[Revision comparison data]
>>>

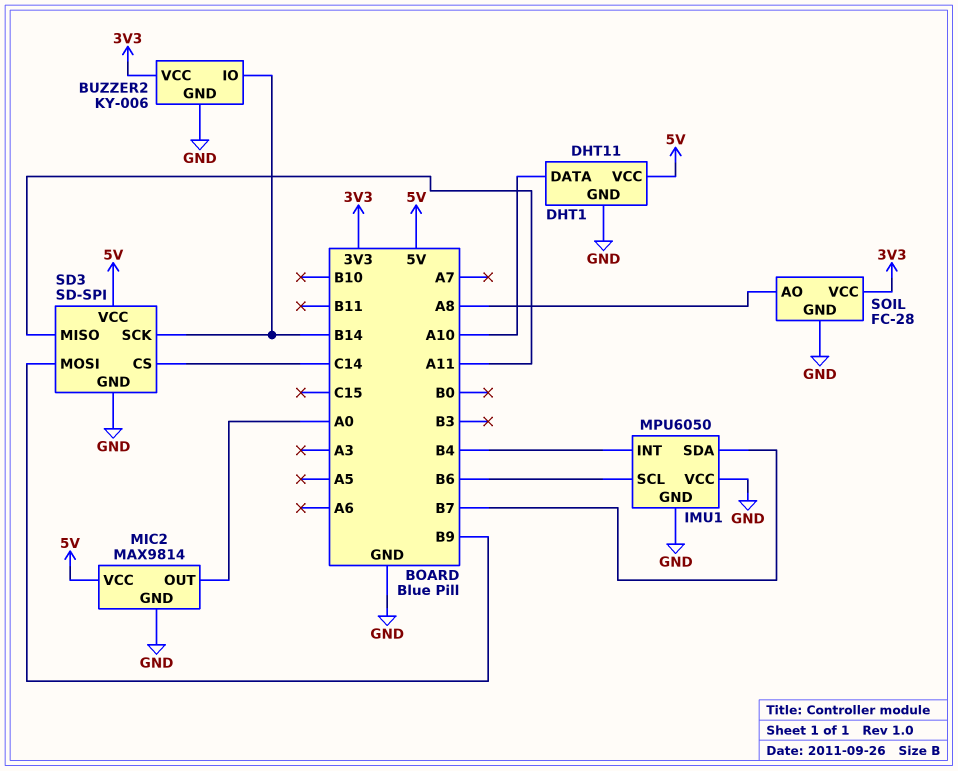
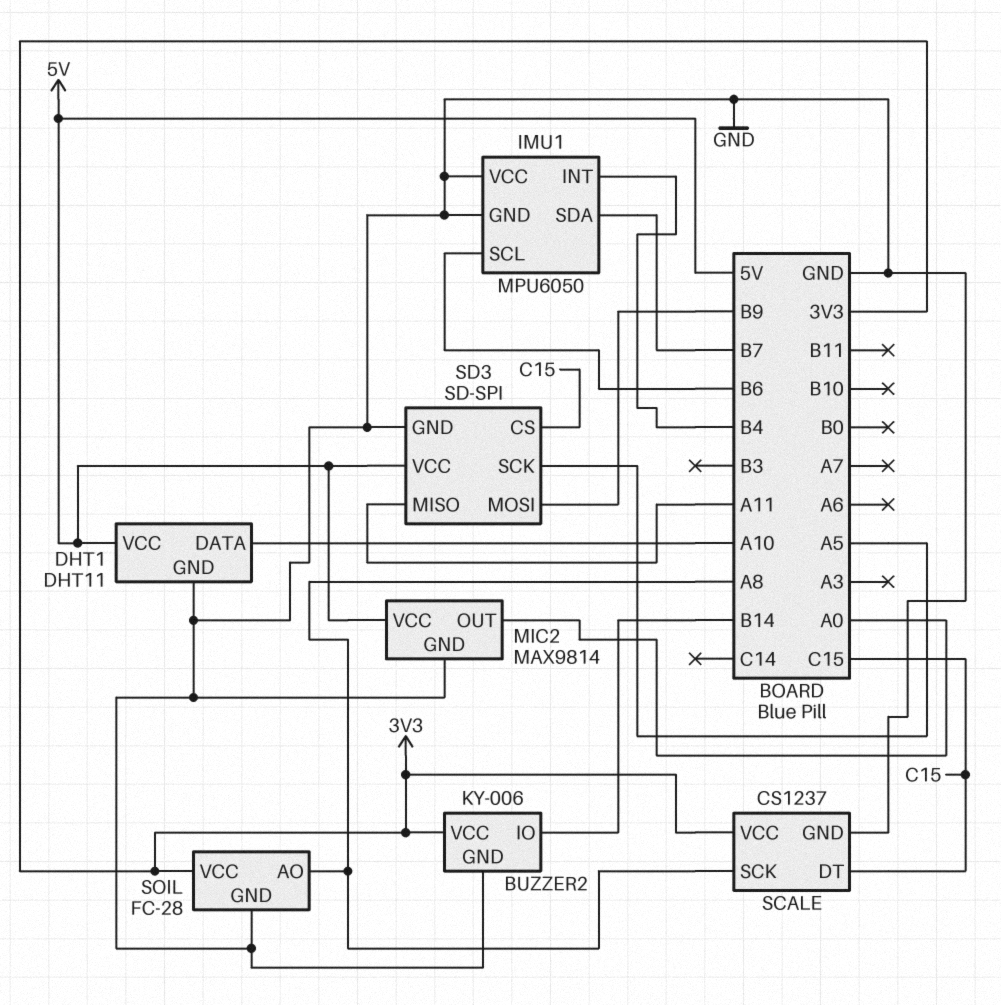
SCALE: none -> CS1237
SCALE pin DT: none -> C15
SCALE pin GND: none -> GND
SCALE pin SCK: none -> A8
SCALE pin VCC: none -> 3V3
SD3 pin CS: C14 -> C15
SD3 pin SCK: B14 -> A5

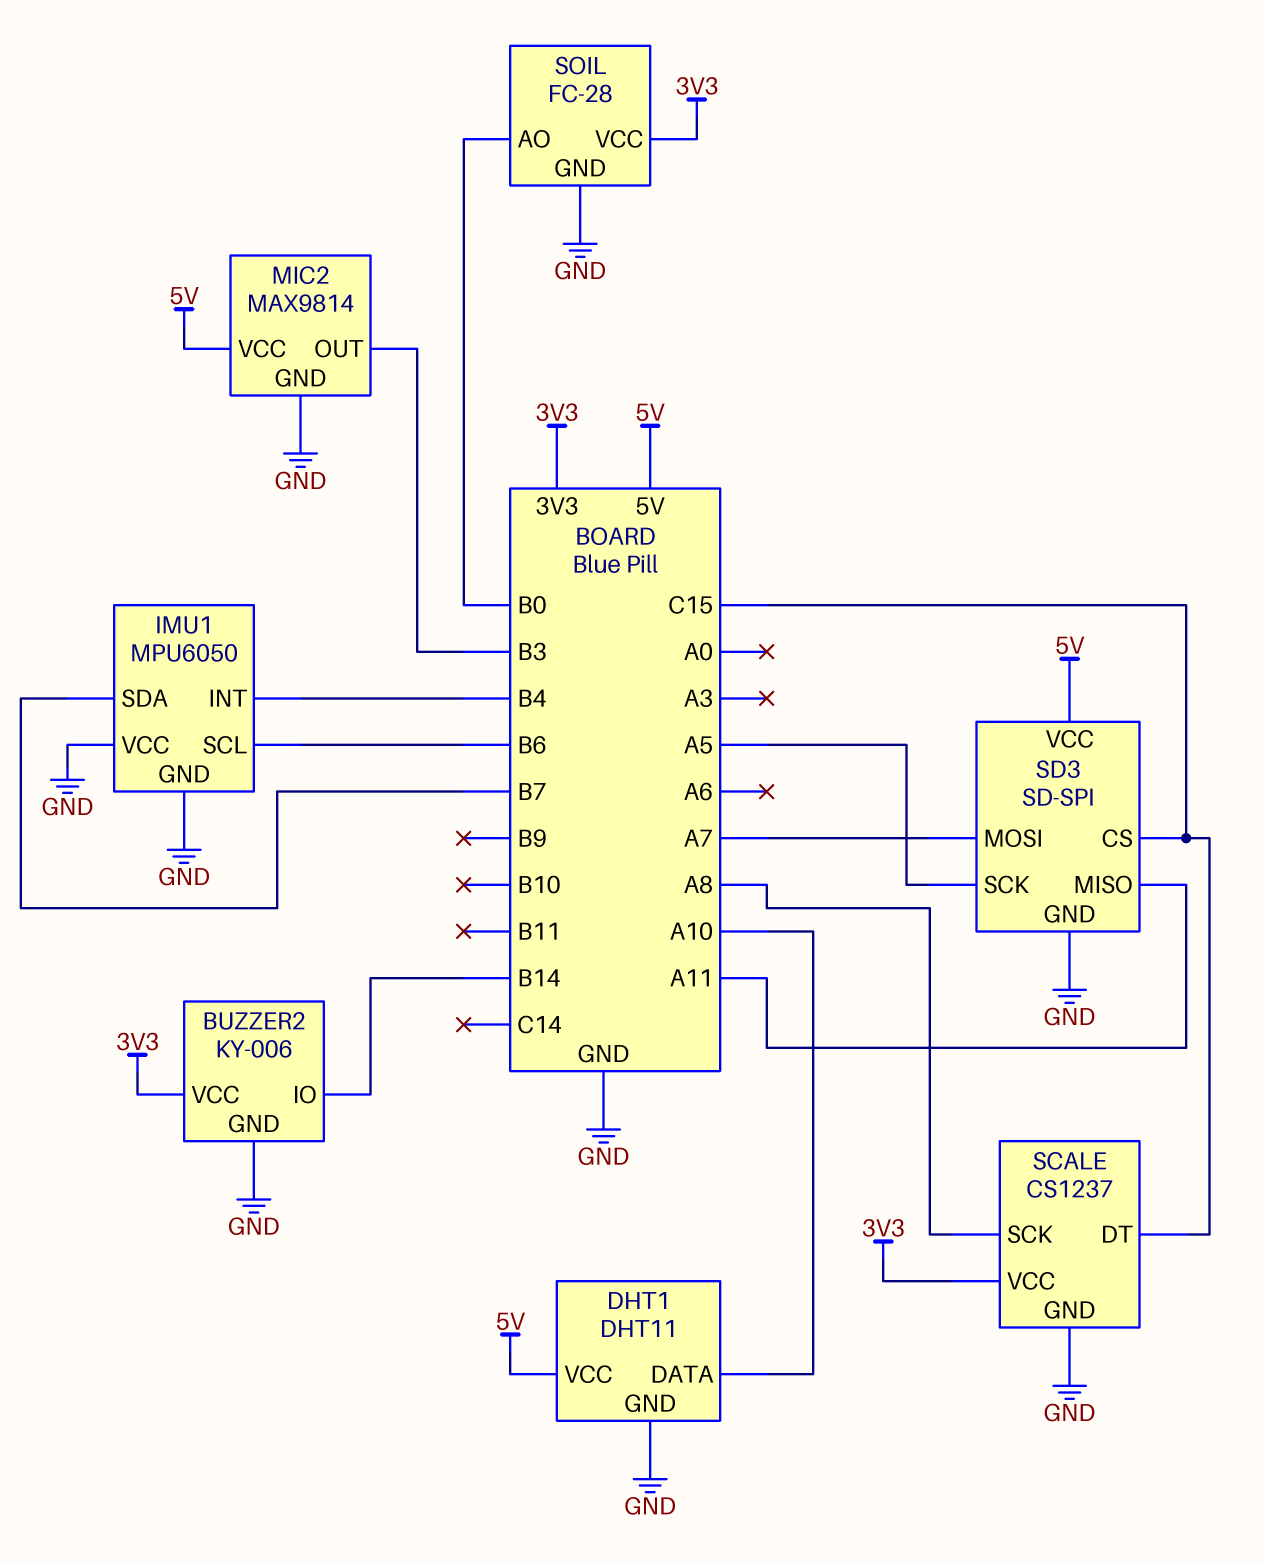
MIC2 pin OUT: A0 -> B3
SD3 pin MOSI: B9 -> A7
SOIL pin AO: A8 -> B0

<<<

Activity -> Set down the entries above word for word, but drop any image.

Reply ->
SCALE: none -> CS1237
SCALE pin DT: none -> C15
SCALE pin GND: none -> GND
SCALE pin SCK: none -> A8
SCALE pin VCC: none -> 3V3
SD3 pin CS: C14 -> C15
SD3 pin SCK: B14 -> A5

MIC2 pin OUT: A0 -> B3
SD3 pin MOSI: B9 -> A7
SOIL pin AO: A8 -> B0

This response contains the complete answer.